- Task to carry out: Find each line below that contains the word "gray", and copy those lines out.

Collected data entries
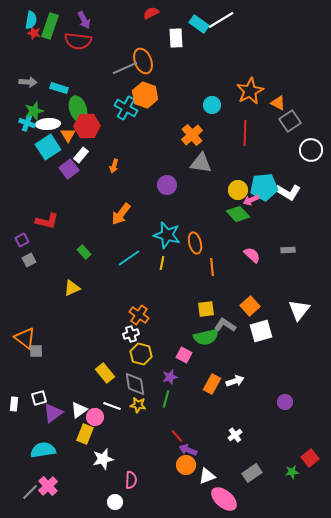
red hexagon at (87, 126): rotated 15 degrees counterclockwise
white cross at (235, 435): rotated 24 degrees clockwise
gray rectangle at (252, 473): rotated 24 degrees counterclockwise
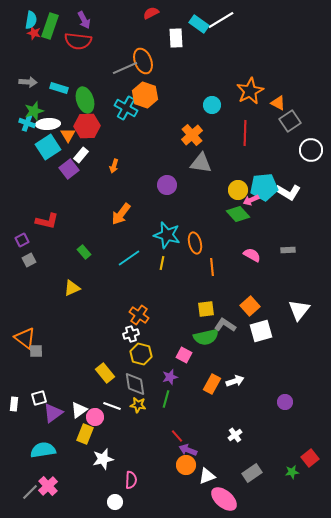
green ellipse at (78, 109): moved 7 px right, 9 px up
pink semicircle at (252, 255): rotated 12 degrees counterclockwise
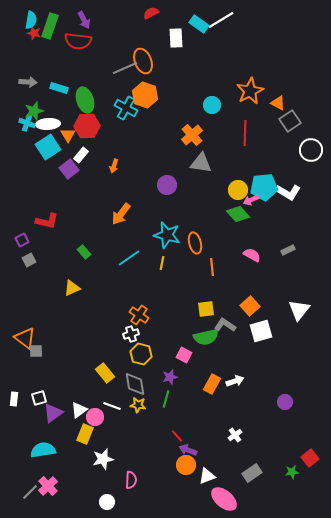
gray rectangle at (288, 250): rotated 24 degrees counterclockwise
white rectangle at (14, 404): moved 5 px up
white circle at (115, 502): moved 8 px left
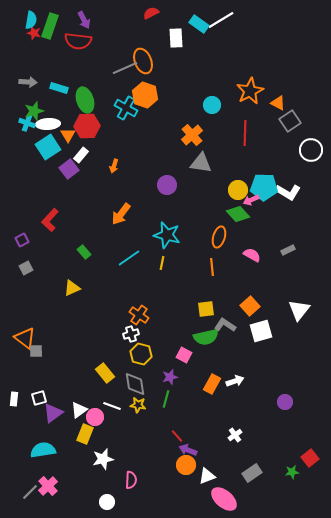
cyan pentagon at (264, 187): rotated 8 degrees clockwise
red L-shape at (47, 221): moved 3 px right, 1 px up; rotated 120 degrees clockwise
orange ellipse at (195, 243): moved 24 px right, 6 px up; rotated 30 degrees clockwise
gray square at (29, 260): moved 3 px left, 8 px down
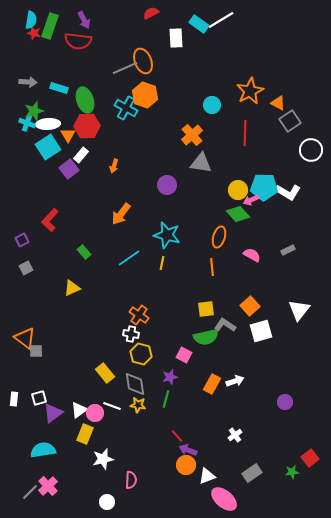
white cross at (131, 334): rotated 28 degrees clockwise
pink circle at (95, 417): moved 4 px up
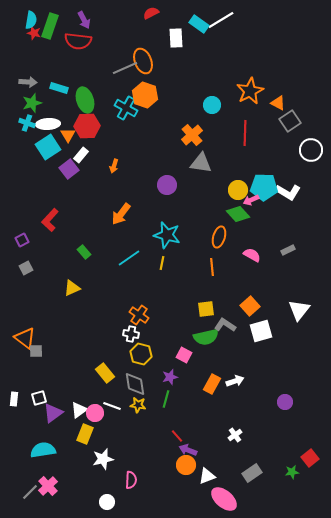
green star at (34, 111): moved 2 px left, 8 px up
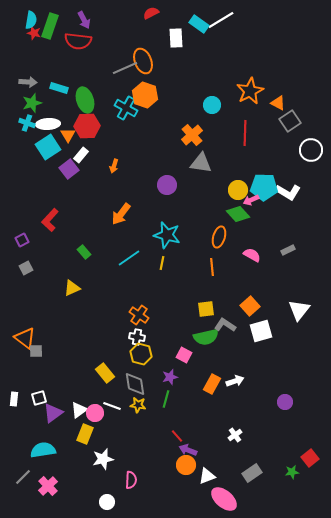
white cross at (131, 334): moved 6 px right, 3 px down
gray line at (30, 492): moved 7 px left, 15 px up
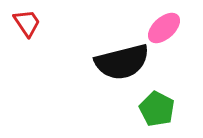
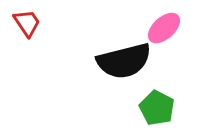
black semicircle: moved 2 px right, 1 px up
green pentagon: moved 1 px up
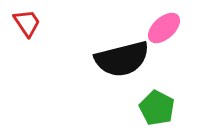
black semicircle: moved 2 px left, 2 px up
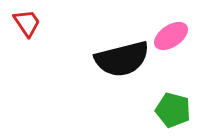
pink ellipse: moved 7 px right, 8 px down; rotated 8 degrees clockwise
green pentagon: moved 16 px right, 2 px down; rotated 12 degrees counterclockwise
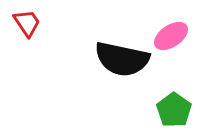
black semicircle: rotated 26 degrees clockwise
green pentagon: moved 1 px right; rotated 20 degrees clockwise
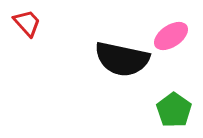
red trapezoid: rotated 8 degrees counterclockwise
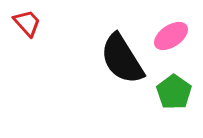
black semicircle: rotated 46 degrees clockwise
green pentagon: moved 18 px up
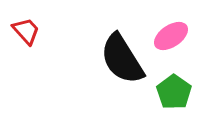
red trapezoid: moved 1 px left, 8 px down
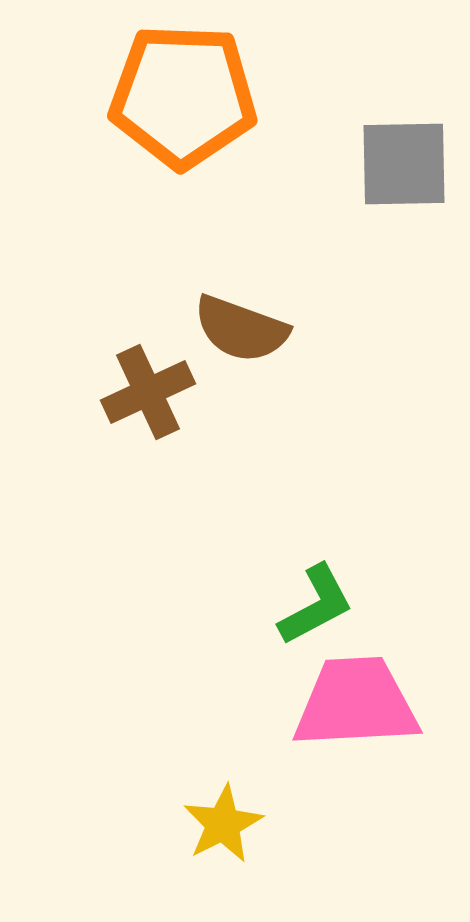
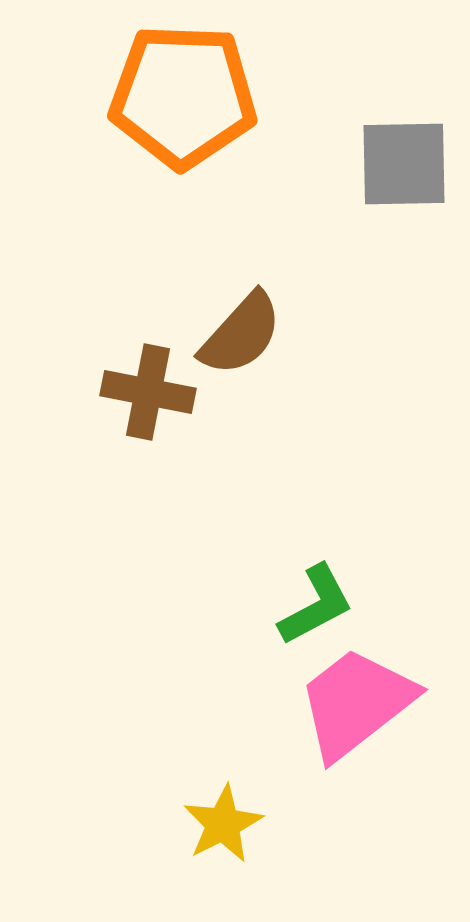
brown semicircle: moved 5 px down; rotated 68 degrees counterclockwise
brown cross: rotated 36 degrees clockwise
pink trapezoid: rotated 35 degrees counterclockwise
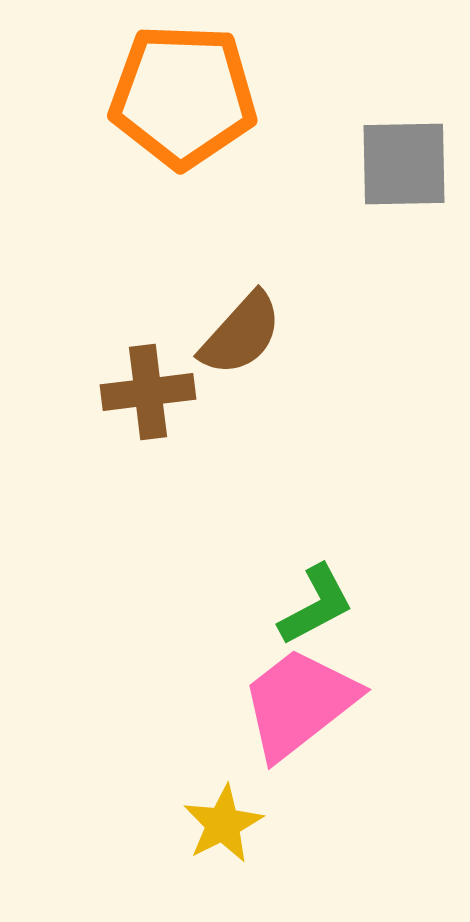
brown cross: rotated 18 degrees counterclockwise
pink trapezoid: moved 57 px left
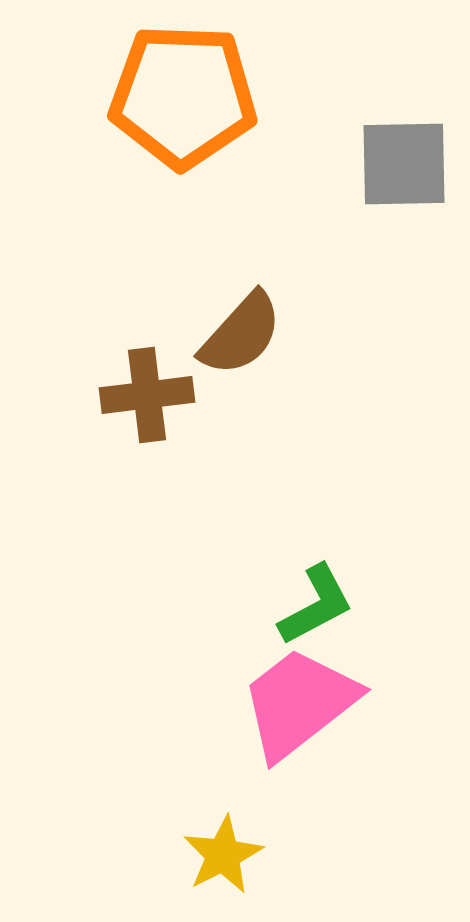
brown cross: moved 1 px left, 3 px down
yellow star: moved 31 px down
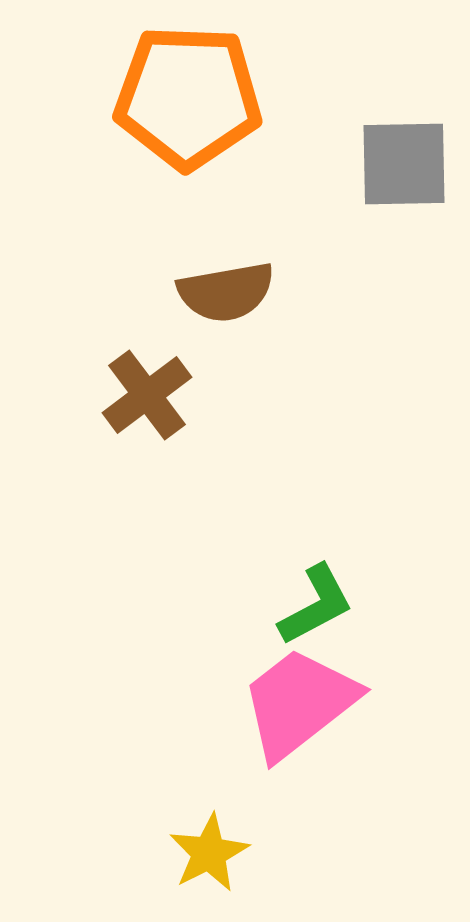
orange pentagon: moved 5 px right, 1 px down
brown semicircle: moved 15 px left, 42 px up; rotated 38 degrees clockwise
brown cross: rotated 30 degrees counterclockwise
yellow star: moved 14 px left, 2 px up
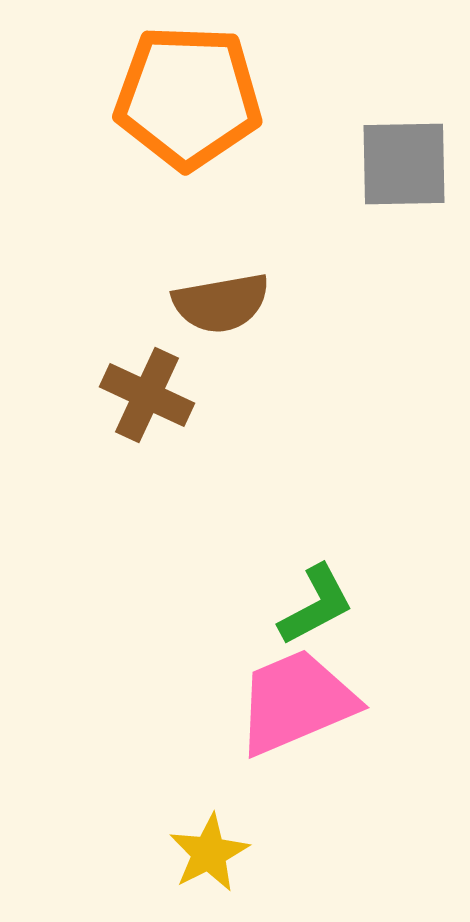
brown semicircle: moved 5 px left, 11 px down
brown cross: rotated 28 degrees counterclockwise
pink trapezoid: moved 3 px left, 1 px up; rotated 15 degrees clockwise
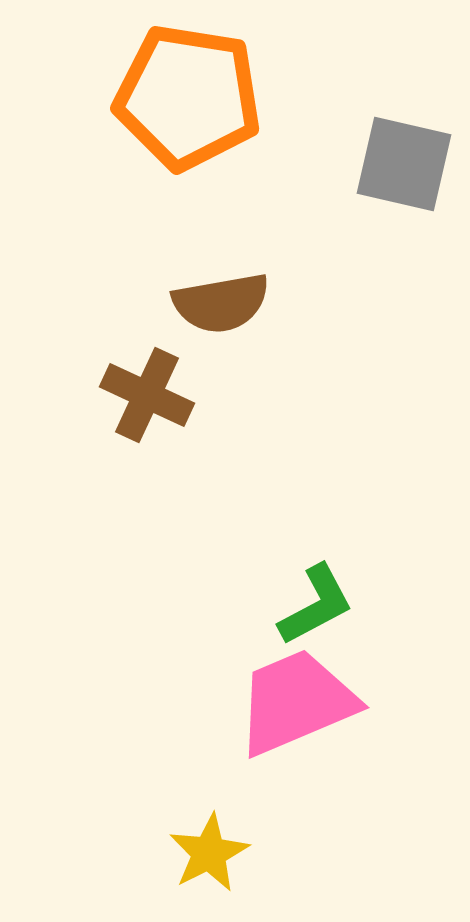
orange pentagon: rotated 7 degrees clockwise
gray square: rotated 14 degrees clockwise
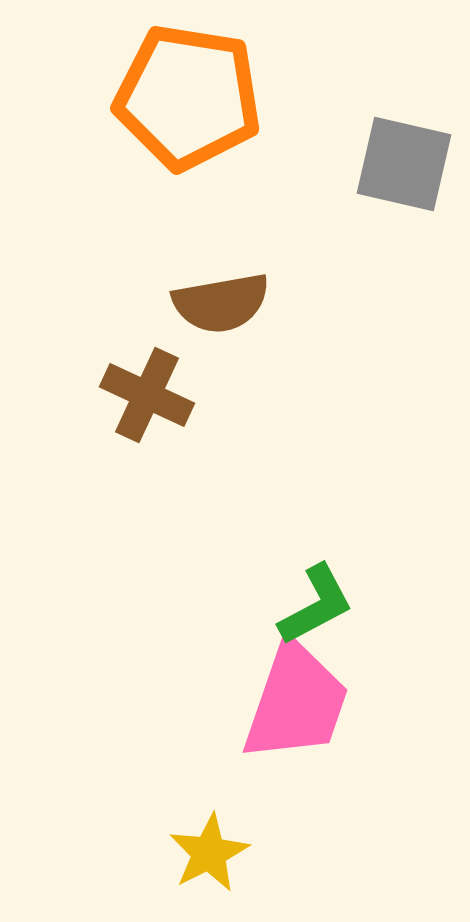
pink trapezoid: rotated 132 degrees clockwise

- Solution to this problem:
gray rectangle at (252, 473): rotated 24 degrees counterclockwise
gray rectangle at (288, 250): rotated 24 degrees counterclockwise
gray square at (29, 260): moved 3 px left, 8 px down
gray line at (30, 492): moved 7 px left, 15 px up
gray square: rotated 14 degrees clockwise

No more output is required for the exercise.